── INPUT DATA
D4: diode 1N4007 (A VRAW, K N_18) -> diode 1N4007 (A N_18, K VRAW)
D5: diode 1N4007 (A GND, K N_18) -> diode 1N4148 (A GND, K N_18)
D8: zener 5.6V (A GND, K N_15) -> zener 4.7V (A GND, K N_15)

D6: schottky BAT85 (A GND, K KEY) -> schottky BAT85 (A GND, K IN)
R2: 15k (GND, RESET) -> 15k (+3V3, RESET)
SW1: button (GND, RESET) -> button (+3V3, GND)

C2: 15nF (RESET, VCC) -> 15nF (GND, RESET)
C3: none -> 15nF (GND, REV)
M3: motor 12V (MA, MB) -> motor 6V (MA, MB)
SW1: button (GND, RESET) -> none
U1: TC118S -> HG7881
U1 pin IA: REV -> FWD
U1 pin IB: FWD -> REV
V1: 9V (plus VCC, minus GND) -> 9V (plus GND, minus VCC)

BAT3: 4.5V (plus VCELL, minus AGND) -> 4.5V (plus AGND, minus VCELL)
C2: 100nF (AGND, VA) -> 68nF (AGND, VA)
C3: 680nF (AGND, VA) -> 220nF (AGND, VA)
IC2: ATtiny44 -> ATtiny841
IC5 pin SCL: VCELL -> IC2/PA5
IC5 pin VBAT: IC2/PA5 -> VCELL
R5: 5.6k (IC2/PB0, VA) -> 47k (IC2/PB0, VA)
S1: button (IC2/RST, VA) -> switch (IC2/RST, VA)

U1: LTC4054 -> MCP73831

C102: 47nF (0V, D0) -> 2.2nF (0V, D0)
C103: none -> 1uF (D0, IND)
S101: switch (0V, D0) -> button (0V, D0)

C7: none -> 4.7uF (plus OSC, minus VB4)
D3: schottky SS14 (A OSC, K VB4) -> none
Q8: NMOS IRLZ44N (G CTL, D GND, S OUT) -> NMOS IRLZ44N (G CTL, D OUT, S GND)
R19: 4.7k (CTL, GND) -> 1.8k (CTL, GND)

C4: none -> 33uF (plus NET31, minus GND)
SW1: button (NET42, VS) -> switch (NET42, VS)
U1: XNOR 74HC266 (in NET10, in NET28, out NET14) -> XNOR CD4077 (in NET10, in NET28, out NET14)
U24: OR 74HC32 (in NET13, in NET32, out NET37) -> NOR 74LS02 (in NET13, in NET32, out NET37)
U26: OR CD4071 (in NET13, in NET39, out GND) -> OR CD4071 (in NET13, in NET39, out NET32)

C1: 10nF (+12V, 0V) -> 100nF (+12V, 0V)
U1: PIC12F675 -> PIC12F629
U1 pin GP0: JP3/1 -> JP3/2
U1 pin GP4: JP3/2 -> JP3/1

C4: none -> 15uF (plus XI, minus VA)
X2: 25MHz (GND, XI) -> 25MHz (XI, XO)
────
**THE TASK**
The number of lines in the records that include "AGND" is what is needed, with no other words.

**OUTPUT OF THE TASK**
3